**REQUIRED ACTION**
In the listing that follows, print every line exactly and leave the images out.

-------- WORKING DATA

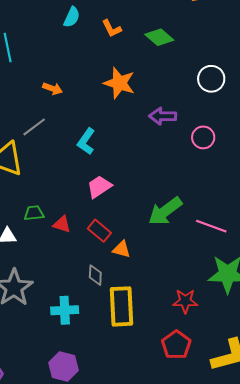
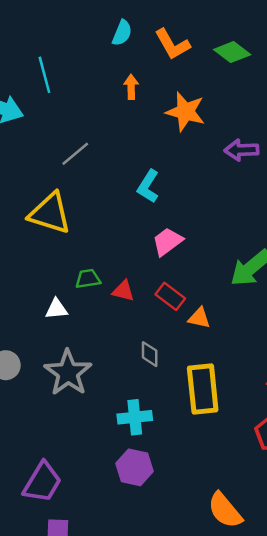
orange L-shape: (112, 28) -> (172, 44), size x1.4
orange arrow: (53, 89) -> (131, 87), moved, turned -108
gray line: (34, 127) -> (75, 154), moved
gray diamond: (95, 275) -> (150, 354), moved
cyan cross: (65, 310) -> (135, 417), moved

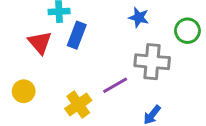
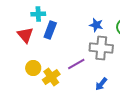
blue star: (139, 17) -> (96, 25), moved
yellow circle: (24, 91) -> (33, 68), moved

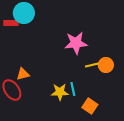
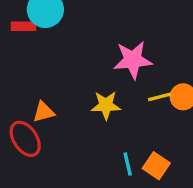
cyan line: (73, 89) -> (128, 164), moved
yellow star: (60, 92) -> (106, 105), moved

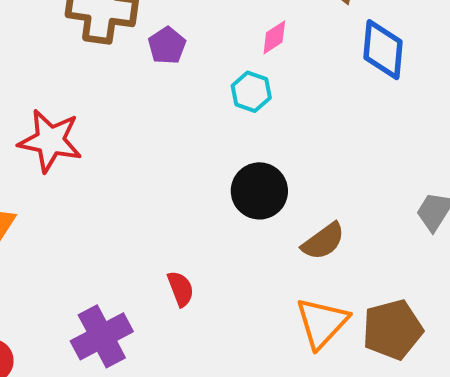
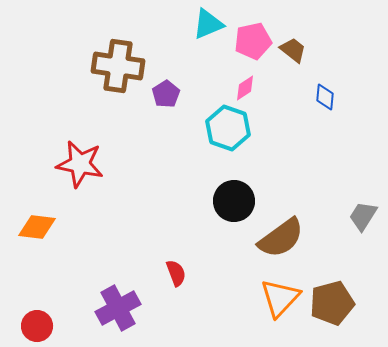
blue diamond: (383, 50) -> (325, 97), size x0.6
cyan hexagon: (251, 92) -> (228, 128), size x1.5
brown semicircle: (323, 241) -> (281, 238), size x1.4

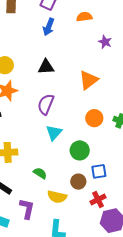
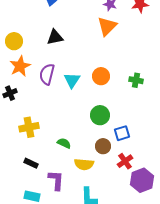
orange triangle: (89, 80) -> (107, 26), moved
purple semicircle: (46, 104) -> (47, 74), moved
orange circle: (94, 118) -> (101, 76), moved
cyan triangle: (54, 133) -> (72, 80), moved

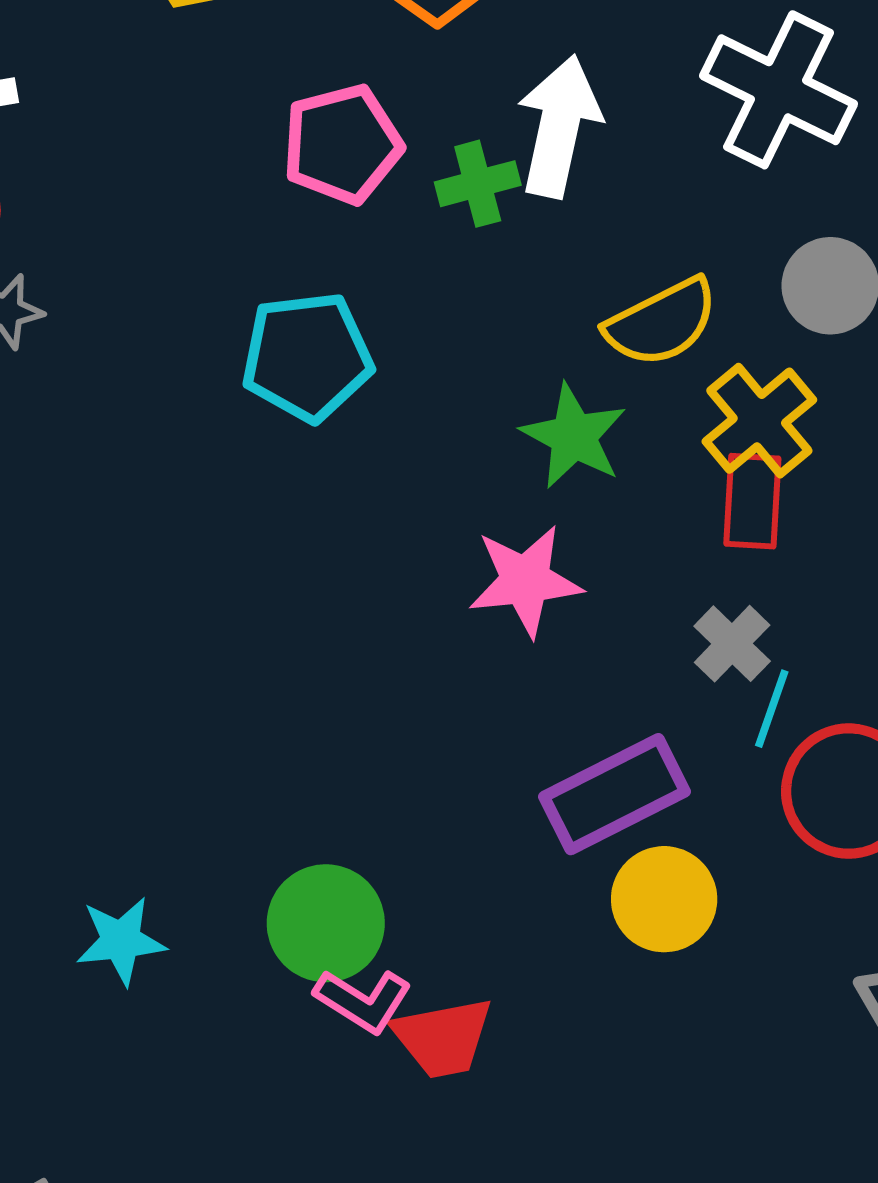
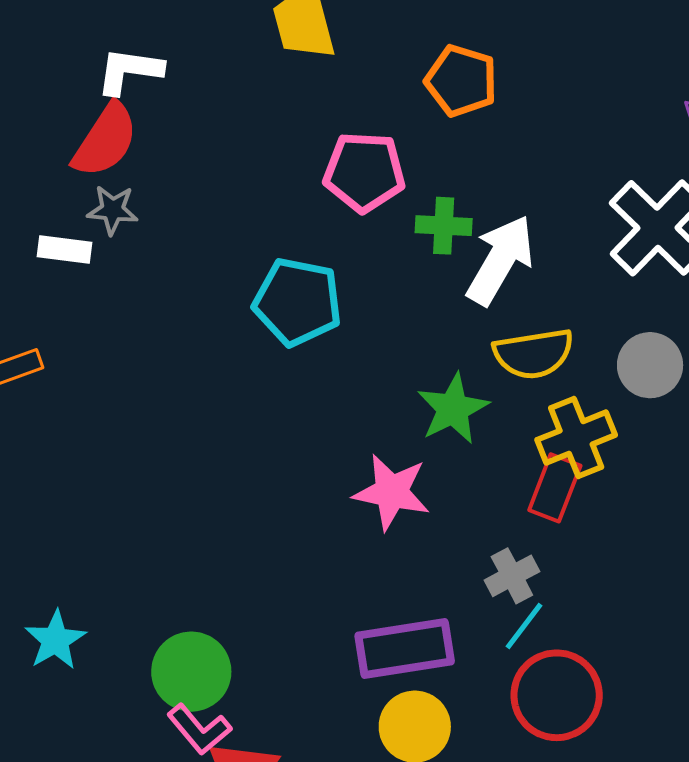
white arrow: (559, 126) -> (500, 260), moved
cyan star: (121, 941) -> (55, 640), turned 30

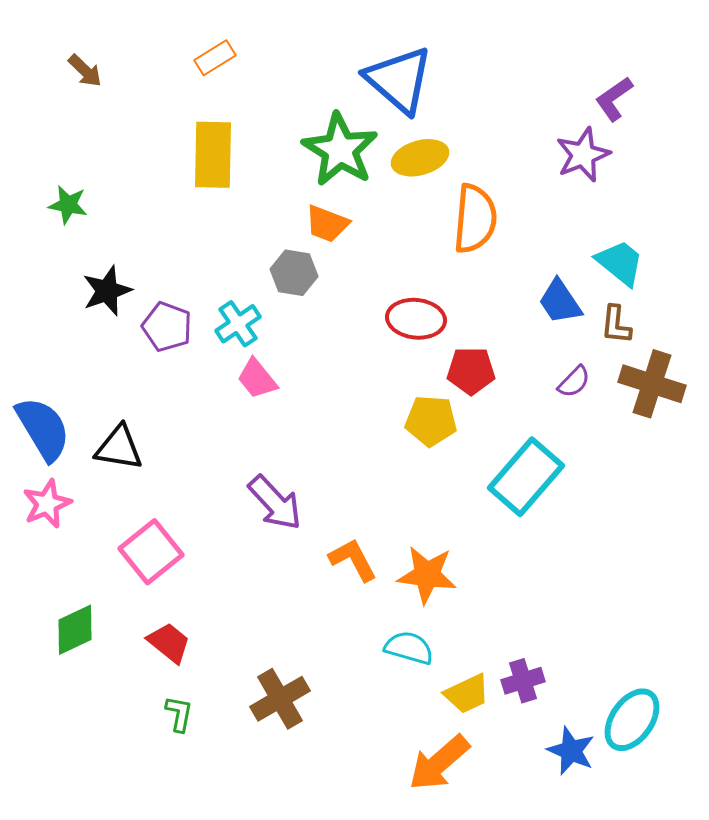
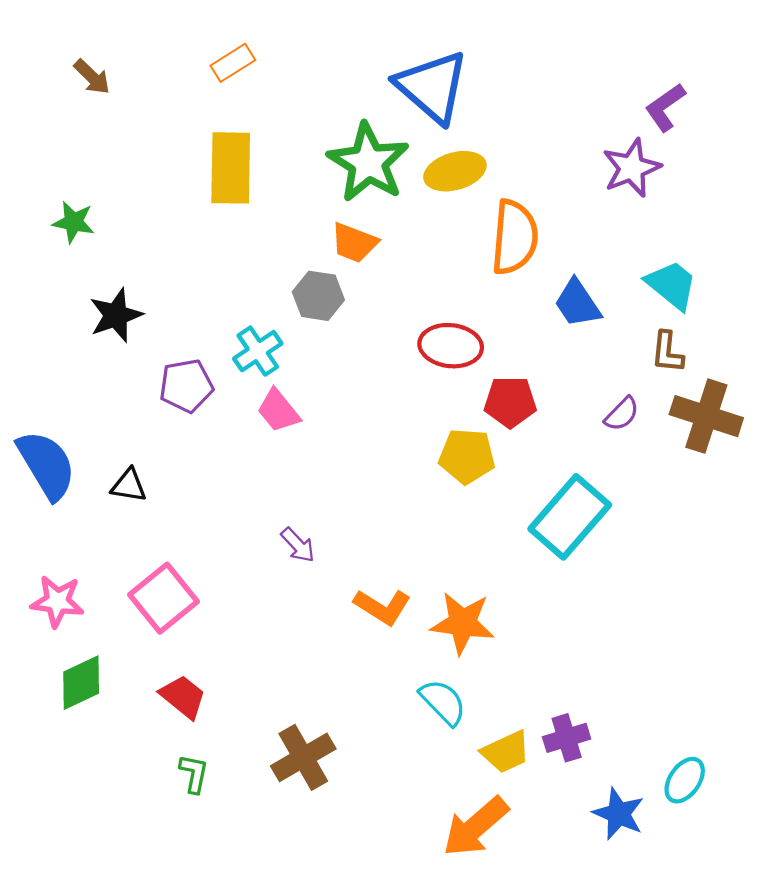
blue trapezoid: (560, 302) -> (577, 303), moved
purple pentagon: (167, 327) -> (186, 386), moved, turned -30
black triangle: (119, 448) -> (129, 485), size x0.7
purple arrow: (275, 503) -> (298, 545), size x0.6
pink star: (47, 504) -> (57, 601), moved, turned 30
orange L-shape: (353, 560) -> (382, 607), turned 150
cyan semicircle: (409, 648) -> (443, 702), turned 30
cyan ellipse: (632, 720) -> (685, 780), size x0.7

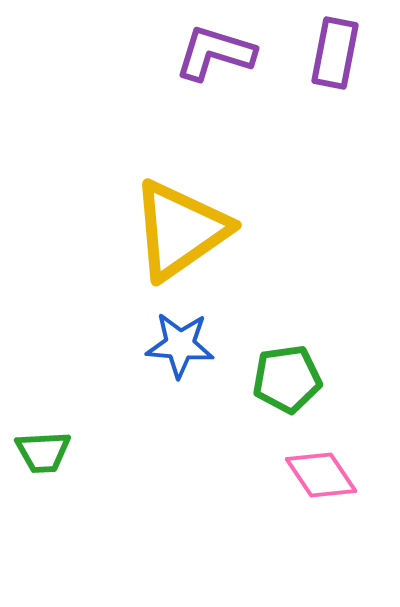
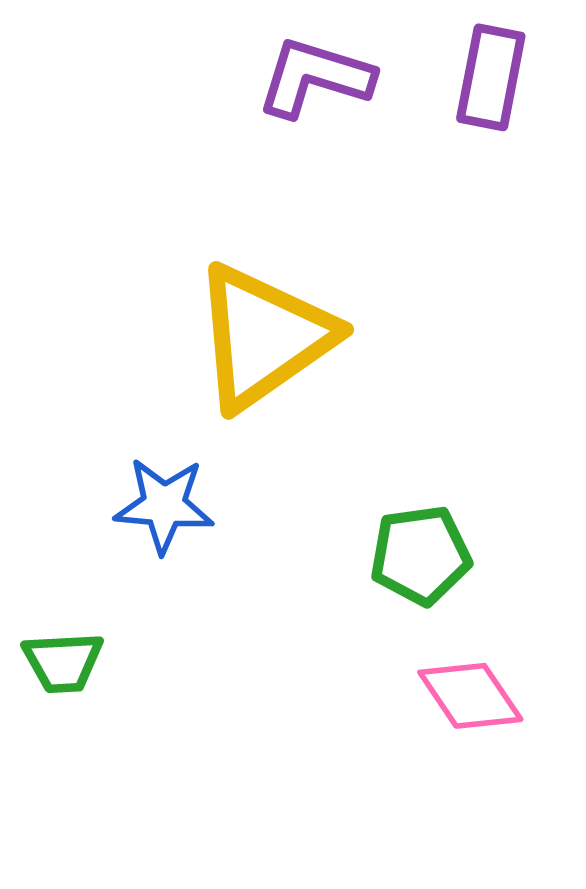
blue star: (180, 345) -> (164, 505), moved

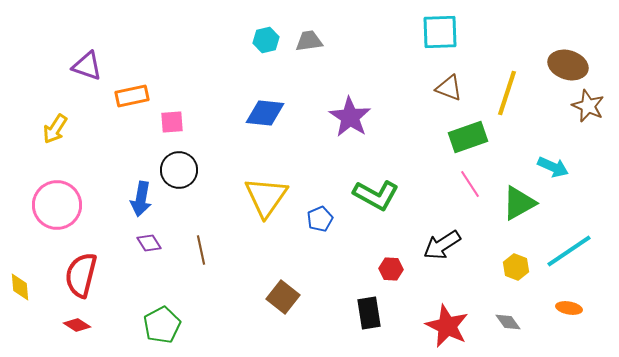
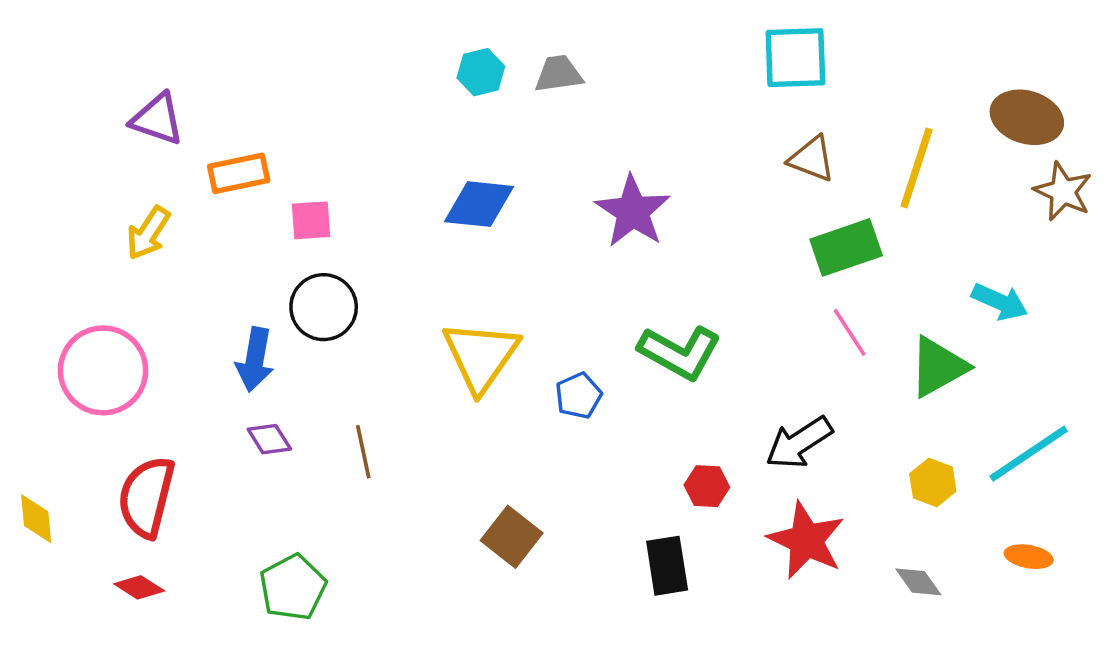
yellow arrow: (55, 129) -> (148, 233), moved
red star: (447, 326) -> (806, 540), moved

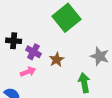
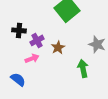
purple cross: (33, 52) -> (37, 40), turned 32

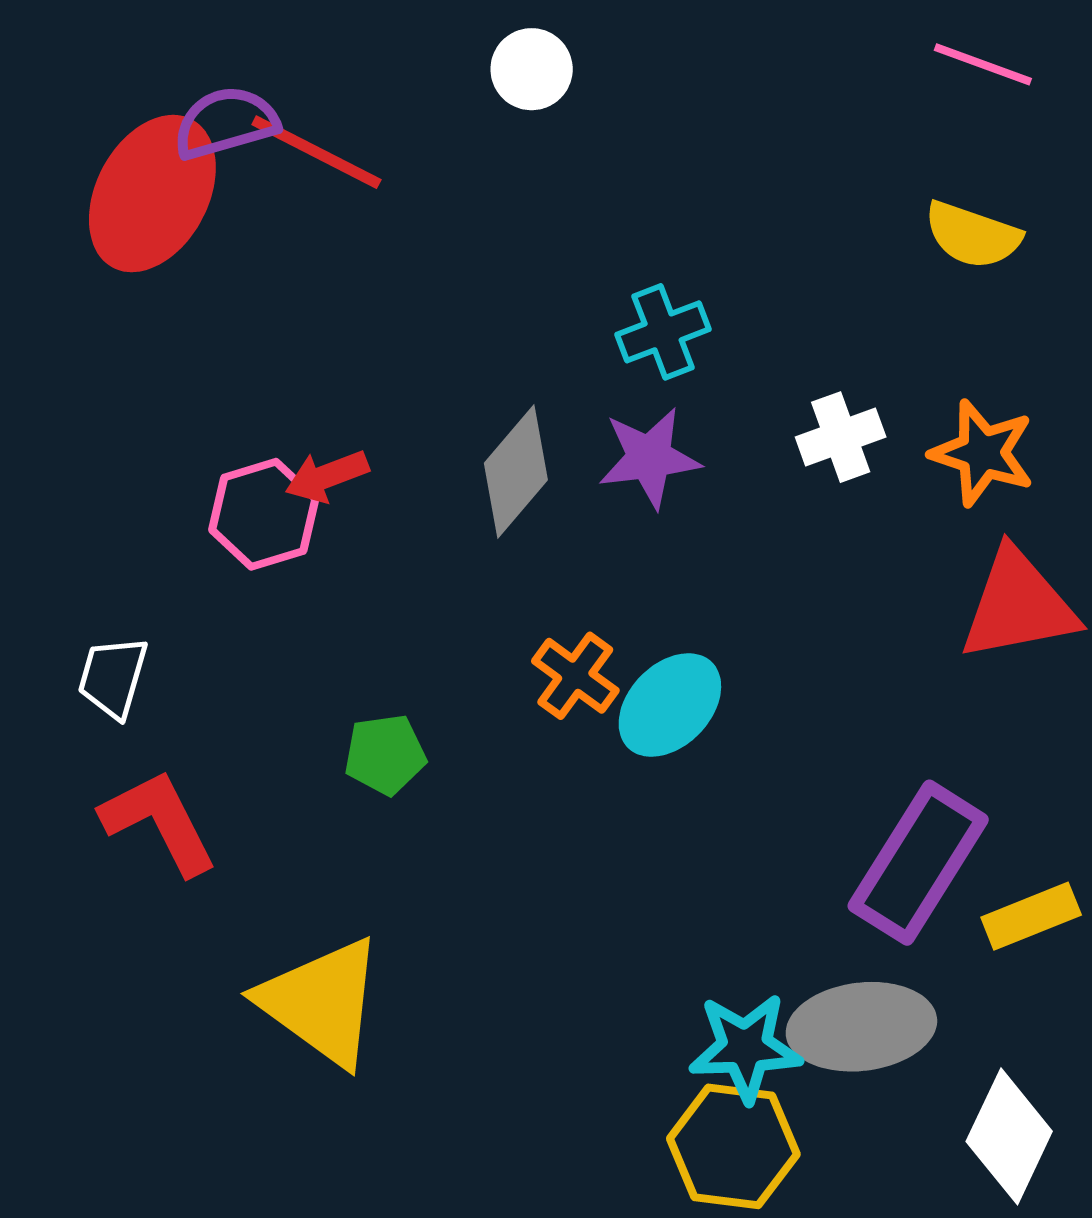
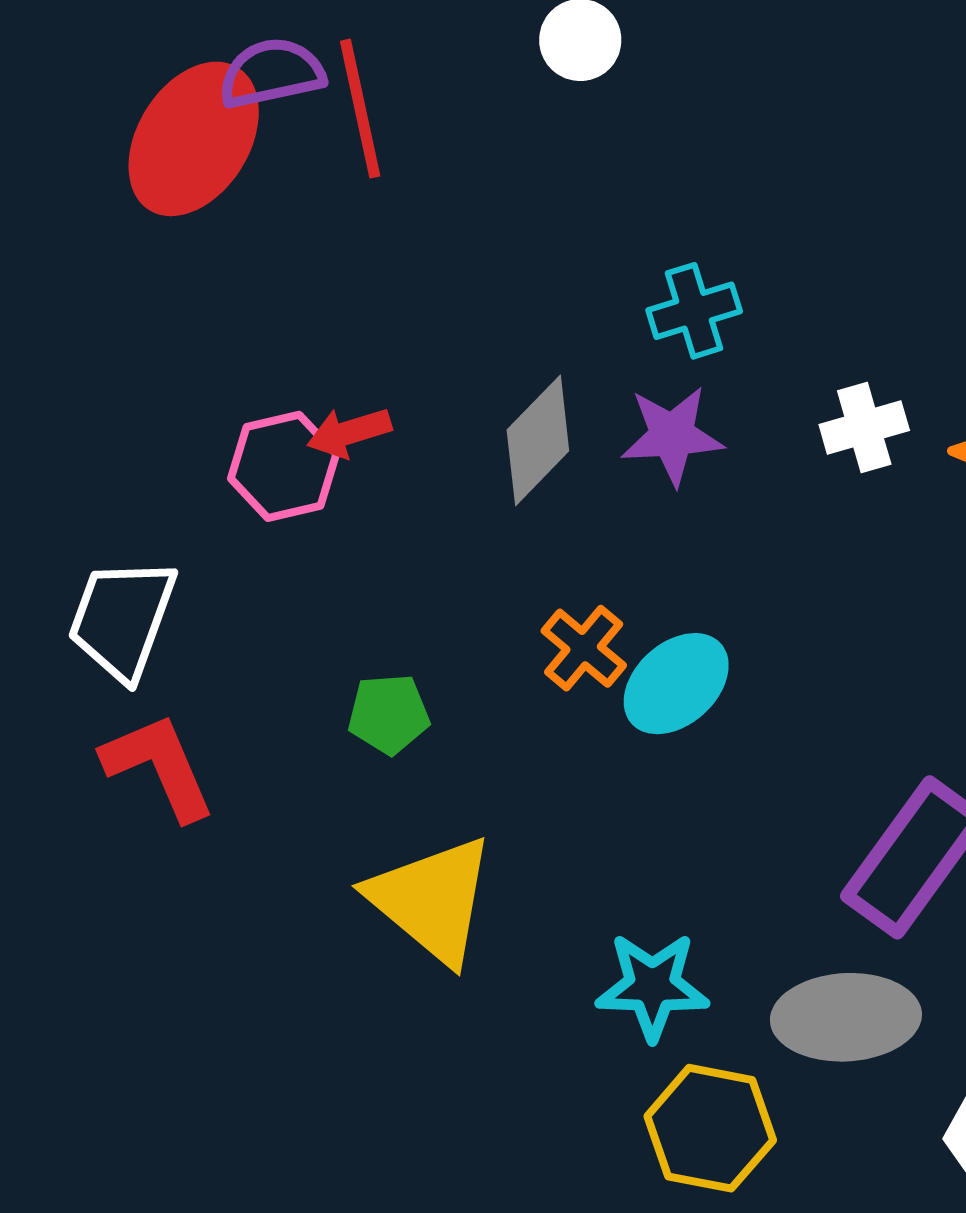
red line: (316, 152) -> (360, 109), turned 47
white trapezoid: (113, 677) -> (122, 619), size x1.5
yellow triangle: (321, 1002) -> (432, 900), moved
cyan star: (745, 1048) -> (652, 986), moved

----------------

**SOLUTION TO THE PROBLEM**
orange L-shape: (112, 28) -> (172, 44), size x1.4
orange arrow: (53, 89) -> (131, 87), moved, turned -108
gray line: (34, 127) -> (75, 154), moved
gray diamond: (95, 275) -> (150, 354), moved
cyan cross: (65, 310) -> (135, 417), moved

blue star: (139, 17) -> (96, 25), moved
yellow circle: (24, 91) -> (33, 68), moved

cyan line: (73, 89) -> (128, 164), moved
yellow star: (60, 92) -> (106, 105), moved

blue diamond: (383, 50) -> (325, 97), size x0.6
cyan hexagon: (251, 92) -> (228, 128), size x1.5
brown semicircle: (323, 241) -> (281, 238), size x1.4

orange triangle: (89, 80) -> (107, 26), moved
purple semicircle: (46, 104) -> (47, 74), moved
orange circle: (94, 118) -> (101, 76), moved
cyan triangle: (54, 133) -> (72, 80), moved

white arrow: (559, 126) -> (500, 260), moved
cyan star: (121, 941) -> (55, 640), turned 30

blue trapezoid: (560, 302) -> (577, 303), moved
purple pentagon: (167, 327) -> (186, 386), moved, turned -30
black triangle: (119, 448) -> (129, 485), size x0.7
purple arrow: (275, 503) -> (298, 545), size x0.6
pink star: (47, 504) -> (57, 601), moved, turned 30
orange L-shape: (353, 560) -> (382, 607), turned 150
cyan semicircle: (409, 648) -> (443, 702), turned 30
cyan ellipse: (632, 720) -> (685, 780), size x0.7

blue star: (180, 345) -> (164, 505), moved

yellow arrow: (55, 129) -> (148, 233), moved
red star: (447, 326) -> (806, 540), moved

purple cross: (33, 52) -> (37, 40), turned 32

red line: (316, 152) -> (360, 109), turned 47
white trapezoid: (113, 677) -> (122, 619), size x1.5
yellow triangle: (321, 1002) -> (432, 900), moved
cyan star: (745, 1048) -> (652, 986), moved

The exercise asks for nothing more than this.